## Work to be completed
Nothing in the records should be altered; retype them all exactly.

## The data
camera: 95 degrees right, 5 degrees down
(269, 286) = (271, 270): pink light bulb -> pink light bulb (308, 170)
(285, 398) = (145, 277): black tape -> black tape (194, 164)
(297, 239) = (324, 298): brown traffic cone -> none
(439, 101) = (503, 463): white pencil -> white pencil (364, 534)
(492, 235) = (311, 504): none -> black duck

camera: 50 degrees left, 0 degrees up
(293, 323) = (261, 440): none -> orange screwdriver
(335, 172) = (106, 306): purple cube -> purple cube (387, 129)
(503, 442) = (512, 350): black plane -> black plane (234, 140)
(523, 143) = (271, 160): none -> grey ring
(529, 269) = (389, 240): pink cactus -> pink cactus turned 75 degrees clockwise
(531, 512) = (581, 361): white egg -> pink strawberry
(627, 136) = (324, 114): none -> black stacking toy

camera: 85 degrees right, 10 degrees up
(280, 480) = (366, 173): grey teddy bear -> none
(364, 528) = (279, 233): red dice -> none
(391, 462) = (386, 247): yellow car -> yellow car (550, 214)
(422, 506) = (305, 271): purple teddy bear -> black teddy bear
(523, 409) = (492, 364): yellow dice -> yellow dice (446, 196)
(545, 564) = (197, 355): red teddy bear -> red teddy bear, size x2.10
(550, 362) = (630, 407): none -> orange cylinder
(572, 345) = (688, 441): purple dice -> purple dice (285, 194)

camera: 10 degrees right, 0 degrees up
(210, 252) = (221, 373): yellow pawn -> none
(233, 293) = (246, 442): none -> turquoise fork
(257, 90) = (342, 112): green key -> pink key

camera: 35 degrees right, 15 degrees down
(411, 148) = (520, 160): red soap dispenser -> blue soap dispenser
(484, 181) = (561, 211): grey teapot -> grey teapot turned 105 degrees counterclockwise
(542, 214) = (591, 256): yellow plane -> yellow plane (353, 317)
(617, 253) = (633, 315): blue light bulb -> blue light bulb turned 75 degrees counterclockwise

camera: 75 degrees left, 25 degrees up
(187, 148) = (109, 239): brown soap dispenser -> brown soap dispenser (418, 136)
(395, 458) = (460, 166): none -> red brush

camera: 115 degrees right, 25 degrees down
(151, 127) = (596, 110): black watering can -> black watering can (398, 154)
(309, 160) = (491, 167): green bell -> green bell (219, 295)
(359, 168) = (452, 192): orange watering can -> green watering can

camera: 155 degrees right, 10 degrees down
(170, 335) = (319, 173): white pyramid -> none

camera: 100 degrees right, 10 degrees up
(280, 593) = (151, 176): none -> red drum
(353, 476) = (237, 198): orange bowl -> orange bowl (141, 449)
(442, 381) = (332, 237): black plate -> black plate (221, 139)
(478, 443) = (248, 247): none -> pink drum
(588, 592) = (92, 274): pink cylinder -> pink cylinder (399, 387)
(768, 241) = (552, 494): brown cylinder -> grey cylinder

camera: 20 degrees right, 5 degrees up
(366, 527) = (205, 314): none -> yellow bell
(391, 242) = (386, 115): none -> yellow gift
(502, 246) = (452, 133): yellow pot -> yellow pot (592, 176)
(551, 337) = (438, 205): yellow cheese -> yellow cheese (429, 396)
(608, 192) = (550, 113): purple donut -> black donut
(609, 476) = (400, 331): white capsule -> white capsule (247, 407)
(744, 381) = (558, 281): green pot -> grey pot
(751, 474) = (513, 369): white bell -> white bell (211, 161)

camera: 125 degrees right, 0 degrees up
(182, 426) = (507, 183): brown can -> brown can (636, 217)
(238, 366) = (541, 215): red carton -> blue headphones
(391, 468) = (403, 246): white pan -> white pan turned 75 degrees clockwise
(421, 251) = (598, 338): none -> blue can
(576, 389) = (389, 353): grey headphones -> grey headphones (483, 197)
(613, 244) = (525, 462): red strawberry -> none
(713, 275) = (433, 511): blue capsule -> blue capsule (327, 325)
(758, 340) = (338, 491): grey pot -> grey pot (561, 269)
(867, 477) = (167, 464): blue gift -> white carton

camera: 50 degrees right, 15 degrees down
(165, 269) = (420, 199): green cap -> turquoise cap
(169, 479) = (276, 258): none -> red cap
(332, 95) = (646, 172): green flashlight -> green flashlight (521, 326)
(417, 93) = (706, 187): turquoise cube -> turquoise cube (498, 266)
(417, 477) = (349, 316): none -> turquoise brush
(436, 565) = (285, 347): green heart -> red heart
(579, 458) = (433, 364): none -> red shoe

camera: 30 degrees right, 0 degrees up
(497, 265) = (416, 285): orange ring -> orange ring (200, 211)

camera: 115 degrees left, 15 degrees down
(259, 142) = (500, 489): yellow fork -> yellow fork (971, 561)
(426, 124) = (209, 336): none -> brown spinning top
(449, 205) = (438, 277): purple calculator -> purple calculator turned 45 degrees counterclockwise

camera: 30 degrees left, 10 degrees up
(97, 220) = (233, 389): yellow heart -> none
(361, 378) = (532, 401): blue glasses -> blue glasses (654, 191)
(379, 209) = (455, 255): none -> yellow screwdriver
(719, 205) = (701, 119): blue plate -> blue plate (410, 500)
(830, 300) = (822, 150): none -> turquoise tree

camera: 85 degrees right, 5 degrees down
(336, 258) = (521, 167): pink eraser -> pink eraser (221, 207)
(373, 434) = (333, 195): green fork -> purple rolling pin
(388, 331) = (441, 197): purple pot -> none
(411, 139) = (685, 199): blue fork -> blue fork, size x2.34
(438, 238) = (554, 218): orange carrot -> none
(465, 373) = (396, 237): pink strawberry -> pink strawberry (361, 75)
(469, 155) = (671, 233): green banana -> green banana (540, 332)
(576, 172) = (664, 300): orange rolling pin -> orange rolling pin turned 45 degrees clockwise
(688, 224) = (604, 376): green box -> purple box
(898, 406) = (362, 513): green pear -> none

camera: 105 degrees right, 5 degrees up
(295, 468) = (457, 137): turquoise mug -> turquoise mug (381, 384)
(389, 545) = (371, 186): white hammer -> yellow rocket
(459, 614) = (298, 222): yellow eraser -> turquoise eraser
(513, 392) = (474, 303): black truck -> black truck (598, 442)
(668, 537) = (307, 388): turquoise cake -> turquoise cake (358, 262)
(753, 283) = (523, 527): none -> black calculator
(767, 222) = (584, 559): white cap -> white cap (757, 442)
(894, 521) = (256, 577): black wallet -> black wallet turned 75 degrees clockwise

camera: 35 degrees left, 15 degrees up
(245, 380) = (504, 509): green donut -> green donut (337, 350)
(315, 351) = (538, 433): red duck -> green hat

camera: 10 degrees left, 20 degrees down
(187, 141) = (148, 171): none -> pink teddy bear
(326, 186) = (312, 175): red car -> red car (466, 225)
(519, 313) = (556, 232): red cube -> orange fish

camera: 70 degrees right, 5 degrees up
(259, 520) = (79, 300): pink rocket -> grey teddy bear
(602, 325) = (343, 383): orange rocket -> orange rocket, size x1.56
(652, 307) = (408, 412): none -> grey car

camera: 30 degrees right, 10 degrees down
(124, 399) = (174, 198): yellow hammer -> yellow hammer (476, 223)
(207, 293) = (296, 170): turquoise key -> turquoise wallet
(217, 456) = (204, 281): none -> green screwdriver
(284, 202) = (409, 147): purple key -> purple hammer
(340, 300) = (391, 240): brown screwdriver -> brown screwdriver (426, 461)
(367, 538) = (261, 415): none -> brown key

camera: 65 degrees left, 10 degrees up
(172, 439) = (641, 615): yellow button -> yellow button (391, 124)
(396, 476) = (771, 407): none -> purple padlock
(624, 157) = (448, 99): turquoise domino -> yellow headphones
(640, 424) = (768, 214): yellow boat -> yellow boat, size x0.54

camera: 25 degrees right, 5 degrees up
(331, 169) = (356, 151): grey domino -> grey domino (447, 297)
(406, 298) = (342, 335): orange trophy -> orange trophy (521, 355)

## Result
camera: 95 degrees right, 5 degrees down
(269, 286) = (271, 270): pink light bulb -> pink light bulb (308, 170)
(285, 398) = (145, 277): black tape -> black tape (194, 164)
(297, 239) = (324, 298): brown traffic cone -> none
(439, 101) = (503, 463): white pencil -> white pencil (364, 534)
(492, 235) = (311, 504): none -> black duck

camera: 50 degrees left, 0 degrees up
(293, 323) = (261, 440): none -> orange screwdriver
(335, 172) = (106, 306): purple cube -> purple cube (387, 129)
(503, 442) = (512, 350): black plane -> black plane (234, 140)
(523, 143) = (271, 160): none -> grey ring
(529, 269) = (389, 240): pink cactus -> pink cactus turned 75 degrees clockwise
(531, 512) = (581, 361): white egg -> pink strawberry
(627, 136) = (324, 114): none -> black stacking toy

camera: 85 degrees right, 10 degrees up
(280, 480) = (366, 173): grey teddy bear -> none
(364, 528) = (279, 233): red dice -> none
(391, 462) = (386, 247): yellow car -> yellow car (550, 214)
(422, 506) = (305, 271): purple teddy bear -> black teddy bear
(523, 409) = (492, 364): yellow dice -> yellow dice (446, 196)
(545, 564) = (197, 355): red teddy bear -> red teddy bear, size x2.10
(550, 362) = (630, 407): none -> orange cylinder
(572, 345) = (688, 441): purple dice -> purple dice (285, 194)

camera: 10 degrees right, 0 degrees up
(210, 252) = (221, 373): yellow pawn -> none
(233, 293) = (246, 442): none -> turquoise fork
(257, 90) = (342, 112): green key -> pink key

camera: 35 degrees right, 15 degrees down
(411, 148) = (520, 160): red soap dispenser -> blue soap dispenser
(484, 181) = (561, 211): grey teapot -> grey teapot turned 105 degrees counterclockwise
(542, 214) = (591, 256): yellow plane -> yellow plane (353, 317)
(617, 253) = (633, 315): blue light bulb -> blue light bulb turned 75 degrees counterclockwise

camera: 75 degrees left, 25 degrees up
(187, 148) = (109, 239): brown soap dispenser -> brown soap dispenser (418, 136)
(395, 458) = (460, 166): none -> red brush

camera: 115 degrees right, 25 degrees down
(151, 127) = (596, 110): black watering can -> black watering can (398, 154)
(309, 160) = (491, 167): green bell -> green bell (219, 295)
(359, 168) = (452, 192): orange watering can -> green watering can

camera: 155 degrees right, 10 degrees down
(170, 335) = (319, 173): white pyramid -> none

camera: 100 degrees right, 10 degrees up
(280, 593) = (151, 176): none -> red drum
(353, 476) = (237, 198): orange bowl -> orange bowl (141, 449)
(442, 381) = (332, 237): black plate -> black plate (221, 139)
(478, 443) = (248, 247): none -> pink drum
(588, 592) = (92, 274): pink cylinder -> pink cylinder (399, 387)
(768, 241) = (552, 494): brown cylinder -> grey cylinder

camera: 20 degrees right, 5 degrees up
(366, 527) = (205, 314): none -> yellow bell
(391, 242) = (386, 115): none -> yellow gift
(502, 246) = (452, 133): yellow pot -> yellow pot (592, 176)
(551, 337) = (438, 205): yellow cheese -> yellow cheese (429, 396)
(608, 192) = (550, 113): purple donut -> black donut
(609, 476) = (400, 331): white capsule -> white capsule (247, 407)
(744, 381) = (558, 281): green pot -> grey pot
(751, 474) = (513, 369): white bell -> white bell (211, 161)

camera: 125 degrees right, 0 degrees up
(182, 426) = (507, 183): brown can -> brown can (636, 217)
(238, 366) = (541, 215): red carton -> blue headphones
(391, 468) = (403, 246): white pan -> white pan turned 75 degrees clockwise
(421, 251) = (598, 338): none -> blue can
(576, 389) = (389, 353): grey headphones -> grey headphones (483, 197)
(613, 244) = (525, 462): red strawberry -> none
(713, 275) = (433, 511): blue capsule -> blue capsule (327, 325)
(758, 340) = (338, 491): grey pot -> grey pot (561, 269)
(867, 477) = (167, 464): blue gift -> white carton

camera: 50 degrees right, 15 degrees down
(165, 269) = (420, 199): green cap -> turquoise cap
(169, 479) = (276, 258): none -> red cap
(332, 95) = (646, 172): green flashlight -> green flashlight (521, 326)
(417, 93) = (706, 187): turquoise cube -> turquoise cube (498, 266)
(417, 477) = (349, 316): none -> turquoise brush
(436, 565) = (285, 347): green heart -> red heart
(579, 458) = (433, 364): none -> red shoe

camera: 30 degrees right, 0 degrees up
(497, 265) = (416, 285): orange ring -> orange ring (200, 211)

camera: 115 degrees left, 15 degrees down
(259, 142) = (500, 489): yellow fork -> yellow fork (971, 561)
(426, 124) = (209, 336): none -> brown spinning top
(449, 205) = (438, 277): purple calculator -> purple calculator turned 45 degrees counterclockwise

camera: 30 degrees left, 10 degrees up
(97, 220) = (233, 389): yellow heart -> none
(361, 378) = (532, 401): blue glasses -> blue glasses (654, 191)
(379, 209) = (455, 255): none -> yellow screwdriver
(719, 205) = (701, 119): blue plate -> blue plate (410, 500)
(830, 300) = (822, 150): none -> turquoise tree

camera: 85 degrees right, 5 degrees down
(336, 258) = (521, 167): pink eraser -> pink eraser (221, 207)
(373, 434) = (333, 195): green fork -> purple rolling pin
(388, 331) = (441, 197): purple pot -> none
(411, 139) = (685, 199): blue fork -> blue fork, size x2.34
(438, 238) = (554, 218): orange carrot -> none
(465, 373) = (396, 237): pink strawberry -> pink strawberry (361, 75)
(469, 155) = (671, 233): green banana -> green banana (540, 332)
(576, 172) = (664, 300): orange rolling pin -> orange rolling pin turned 45 degrees clockwise
(688, 224) = (604, 376): green box -> purple box
(898, 406) = (362, 513): green pear -> none

camera: 105 degrees right, 5 degrees up
(295, 468) = (457, 137): turquoise mug -> turquoise mug (381, 384)
(389, 545) = (371, 186): white hammer -> yellow rocket
(459, 614) = (298, 222): yellow eraser -> turquoise eraser
(513, 392) = (474, 303): black truck -> black truck (598, 442)
(668, 537) = (307, 388): turquoise cake -> turquoise cake (358, 262)
(753, 283) = (523, 527): none -> black calculator
(767, 222) = (584, 559): white cap -> white cap (757, 442)
(894, 521) = (256, 577): black wallet -> black wallet turned 75 degrees clockwise

camera: 35 degrees left, 15 degrees up
(245, 380) = (504, 509): green donut -> green donut (337, 350)
(315, 351) = (538, 433): red duck -> green hat

camera: 10 degrees left, 20 degrees down
(187, 141) = (148, 171): none -> pink teddy bear
(326, 186) = (312, 175): red car -> red car (466, 225)
(519, 313) = (556, 232): red cube -> orange fish

camera: 70 degrees right, 5 degrees up
(259, 520) = (79, 300): pink rocket -> grey teddy bear
(602, 325) = (343, 383): orange rocket -> orange rocket, size x1.56
(652, 307) = (408, 412): none -> grey car

camera: 30 degrees right, 10 degrees down
(124, 399) = (174, 198): yellow hammer -> yellow hammer (476, 223)
(207, 293) = (296, 170): turquoise key -> turquoise wallet
(217, 456) = (204, 281): none -> green screwdriver
(284, 202) = (409, 147): purple key -> purple hammer
(340, 300) = (391, 240): brown screwdriver -> brown screwdriver (426, 461)
(367, 538) = (261, 415): none -> brown key

camera: 65 degrees left, 10 degrees up
(172, 439) = (641, 615): yellow button -> yellow button (391, 124)
(396, 476) = (771, 407): none -> purple padlock
(624, 157) = (448, 99): turquoise domino -> yellow headphones
(640, 424) = (768, 214): yellow boat -> yellow boat, size x0.54

camera: 25 degrees right, 5 degrees up
(331, 169) = (356, 151): grey domino -> grey domino (447, 297)
(406, 298) = (342, 335): orange trophy -> orange trophy (521, 355)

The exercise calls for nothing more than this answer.